##### Extracted records

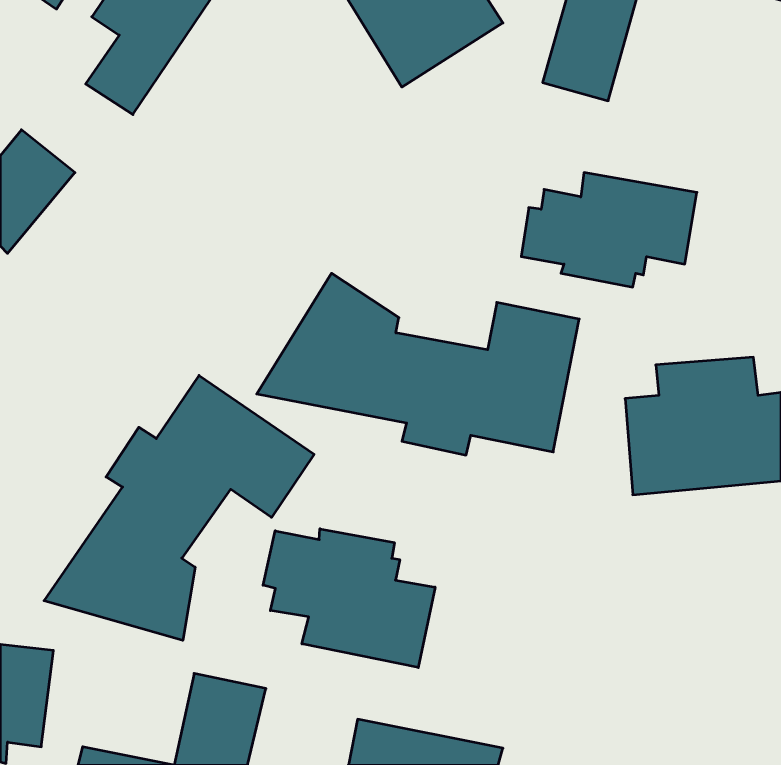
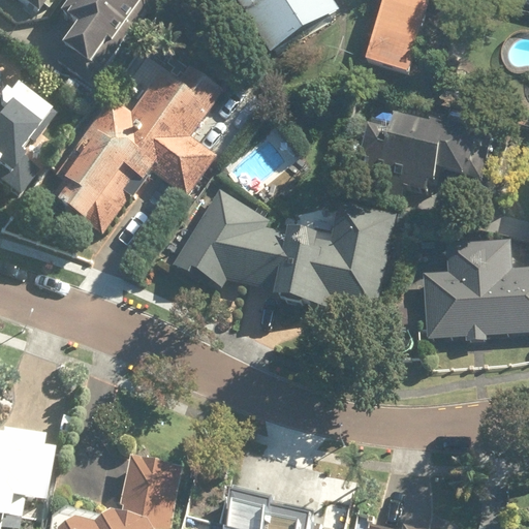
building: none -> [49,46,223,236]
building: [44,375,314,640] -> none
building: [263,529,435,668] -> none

##########
##### Extracted records

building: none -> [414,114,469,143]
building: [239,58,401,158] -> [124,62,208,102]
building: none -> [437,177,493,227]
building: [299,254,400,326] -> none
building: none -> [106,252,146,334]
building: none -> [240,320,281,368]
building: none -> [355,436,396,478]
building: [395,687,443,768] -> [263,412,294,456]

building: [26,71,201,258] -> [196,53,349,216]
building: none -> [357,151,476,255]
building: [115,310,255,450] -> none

##########
##### Extracted records

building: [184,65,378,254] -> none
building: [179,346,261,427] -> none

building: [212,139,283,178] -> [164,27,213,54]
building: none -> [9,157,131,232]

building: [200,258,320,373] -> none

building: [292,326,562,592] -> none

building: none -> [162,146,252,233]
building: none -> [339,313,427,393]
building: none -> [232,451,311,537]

##########

To do:
The exact lines of the material above starting at the one that contains "building: none -> [49,46,223,236]" and ending at the one that contains "building: [263,529,435,668] -> none" are what to retype; leave out everything else.

Solution to this exercise:
building: none -> [49,46,223,236]
building: [44,375,314,640] -> none
building: [263,529,435,668] -> none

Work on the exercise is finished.